Reproduced exactly, the lines from the start of the material through the line containing "purple brick G3" should be the whole answer, with pictures excluded.

========================================================================

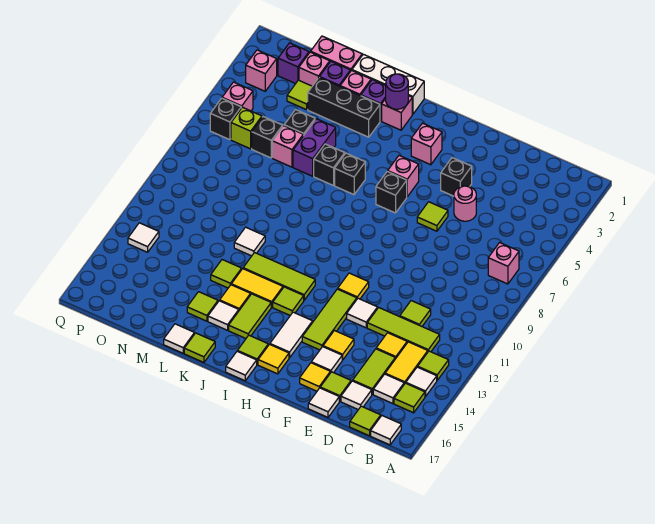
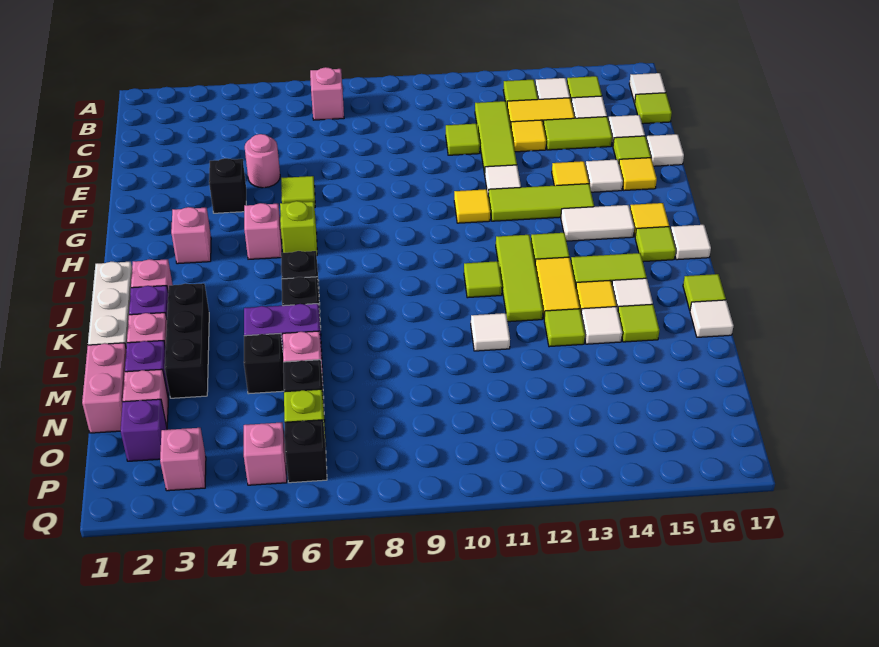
black brick H6 level 1 -> lime brick H6 level 1
purple round brick J2 level 2 -> none
lime tile N3 level 1 -> lime tile J11 level 1
white tile P13 level 1 -> white tile L14 level 1

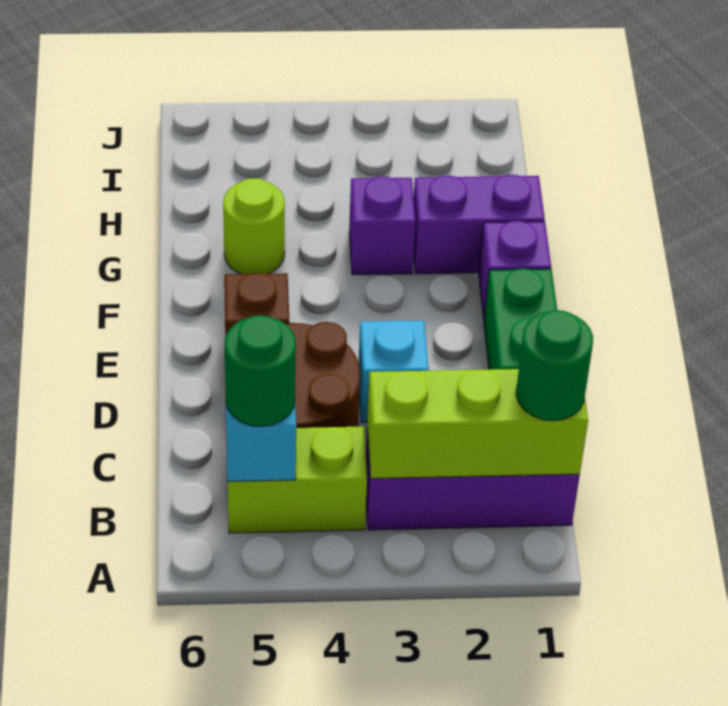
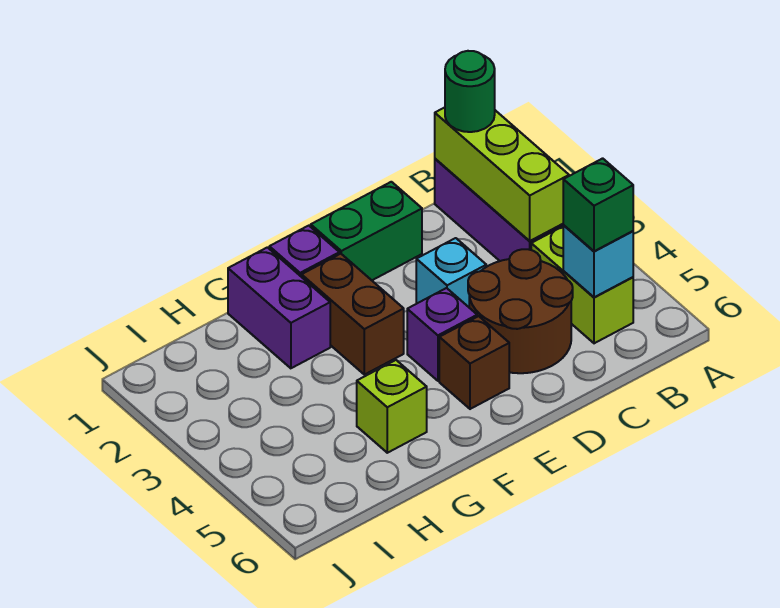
green round brick B5 level 3 -> green brick B5 level 3
none -> brown brick F2:F3 level 1
purple brick G3 level 1 -> purple brick E4 level 1
lime round brick G5 level 1 -> lime brick G5 level 1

========================================================================

:: EXPECTED ANSWER ::
black brick H6 level 1 -> lime brick H6 level 1
purple round brick J2 level 2 -> none
lime tile N3 level 1 -> lime tile J11 level 1
white tile P13 level 1 -> white tile L14 level 1

green round brick B5 level 3 -> green brick B5 level 3
none -> brown brick F2:F3 level 1
purple brick G3 level 1 -> purple brick E4 level 1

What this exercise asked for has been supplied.